Instructions for the task:
Reproduce exactly the lines of the material beneath, from the line that contains "gone: OrangeTrophy (655,261)" to the line that contains "(408,223) to (114,429)", both included, and no other lines.

Information supplied:
== Segment start ==
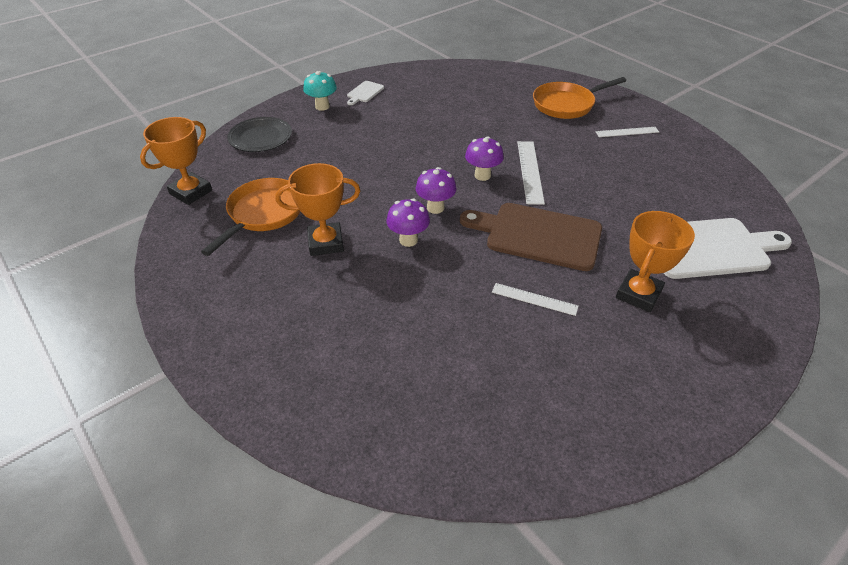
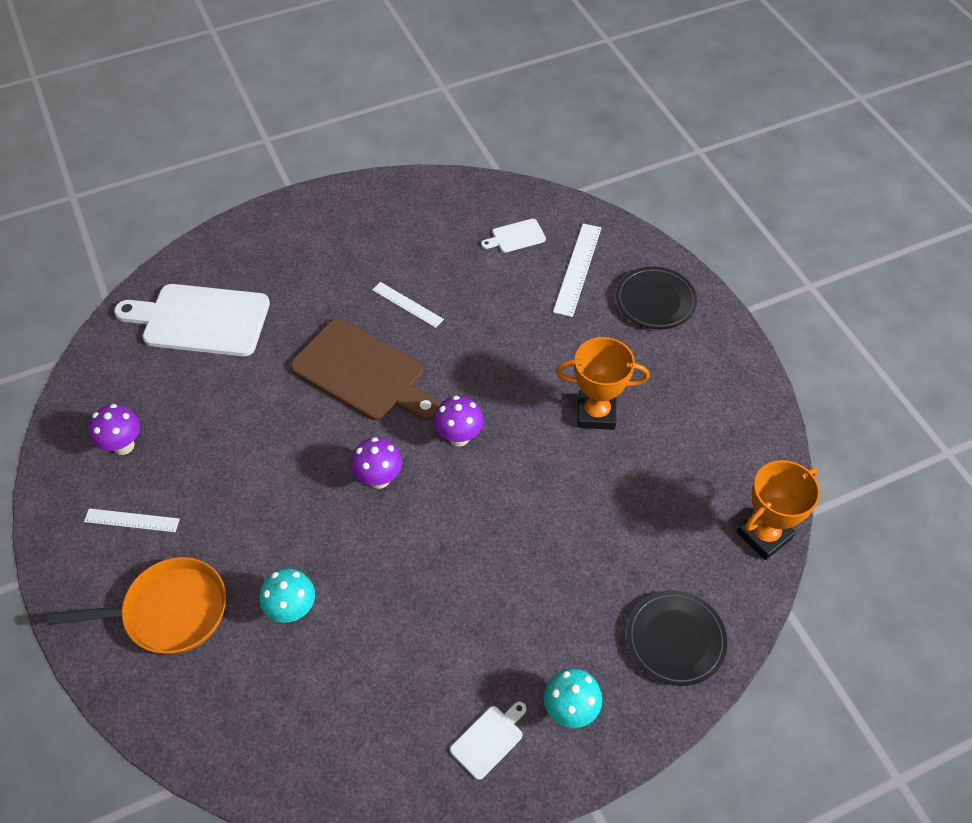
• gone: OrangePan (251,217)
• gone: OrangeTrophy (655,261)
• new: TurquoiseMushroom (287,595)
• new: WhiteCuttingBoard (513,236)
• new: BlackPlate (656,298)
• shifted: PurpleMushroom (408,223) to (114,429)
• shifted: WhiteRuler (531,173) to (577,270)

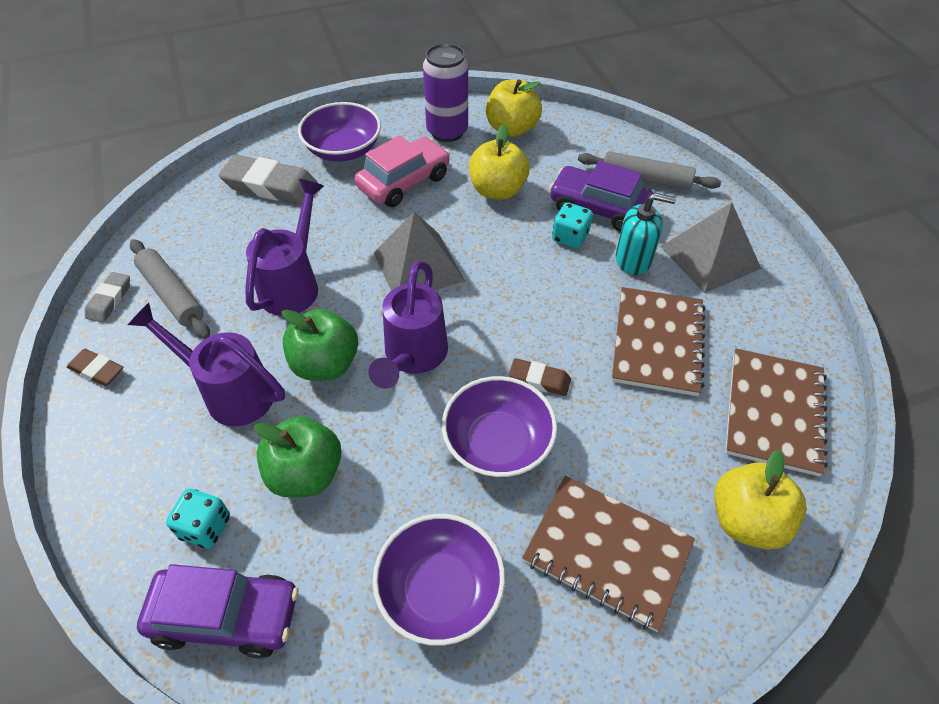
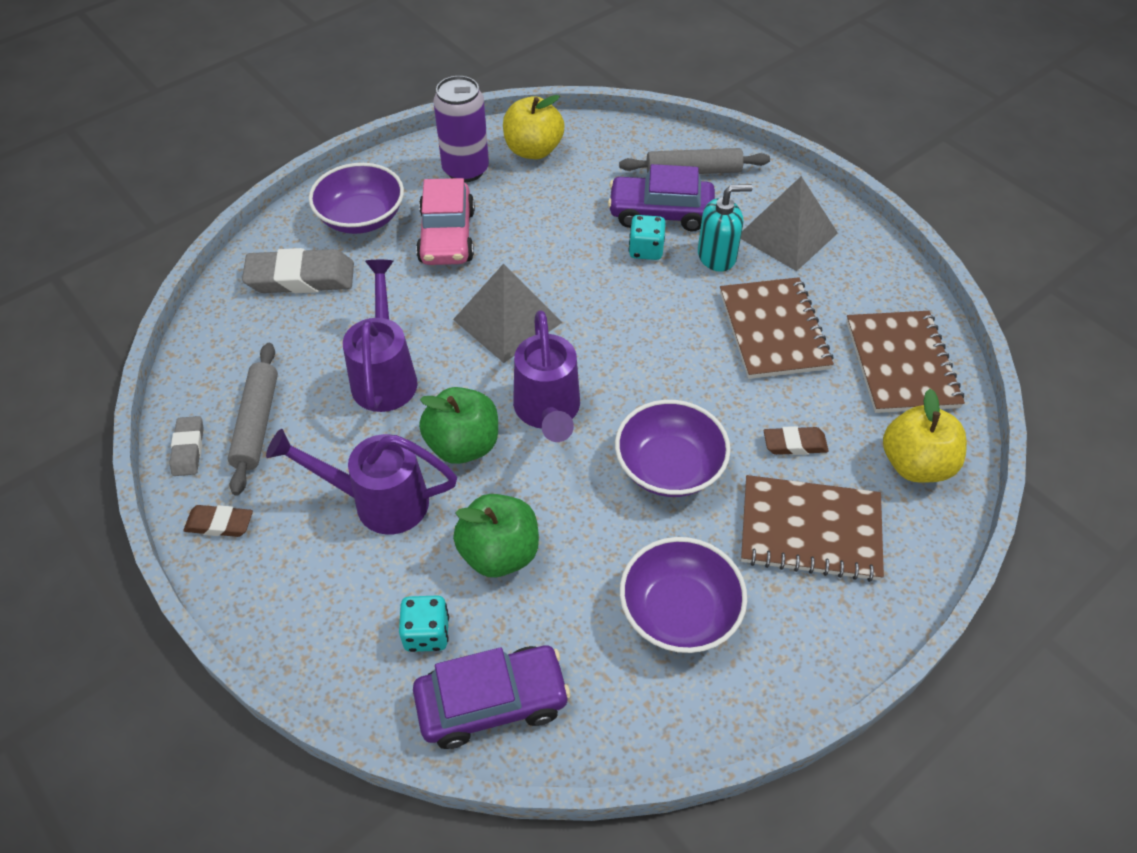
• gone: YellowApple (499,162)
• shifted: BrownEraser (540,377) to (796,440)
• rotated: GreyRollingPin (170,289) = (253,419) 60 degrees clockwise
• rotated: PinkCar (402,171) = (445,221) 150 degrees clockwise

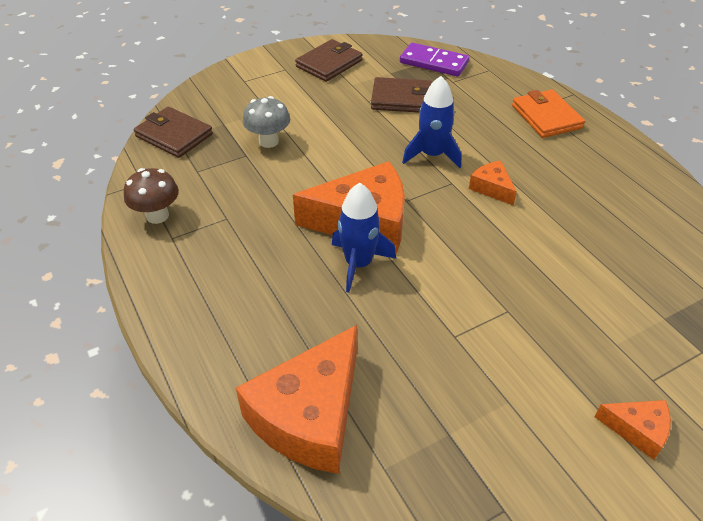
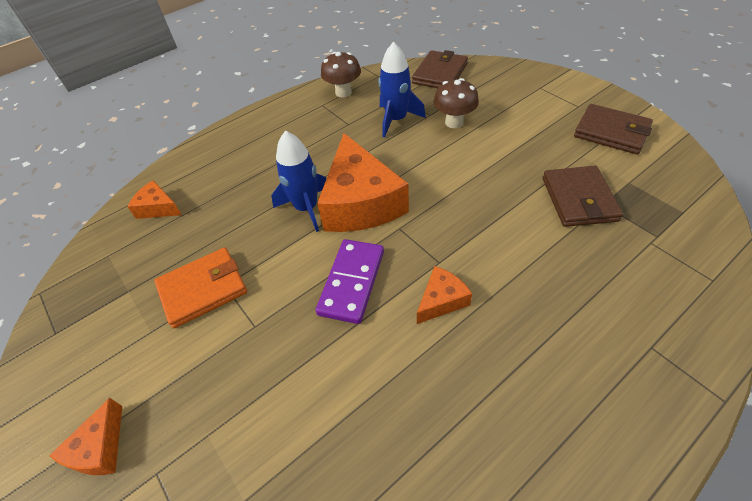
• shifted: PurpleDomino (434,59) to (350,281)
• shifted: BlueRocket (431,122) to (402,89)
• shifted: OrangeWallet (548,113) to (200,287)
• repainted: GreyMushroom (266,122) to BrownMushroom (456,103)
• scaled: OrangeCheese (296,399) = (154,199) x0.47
== Segment end ==
Result below:
• gone: OrangeTrophy (655,261)
• new: TurquoiseMushroom (287,595)
• new: WhiteCuttingBoard (513,236)
• new: BlackPlate (656,298)
• shifted: PurpleMushroom (408,223) to (114,429)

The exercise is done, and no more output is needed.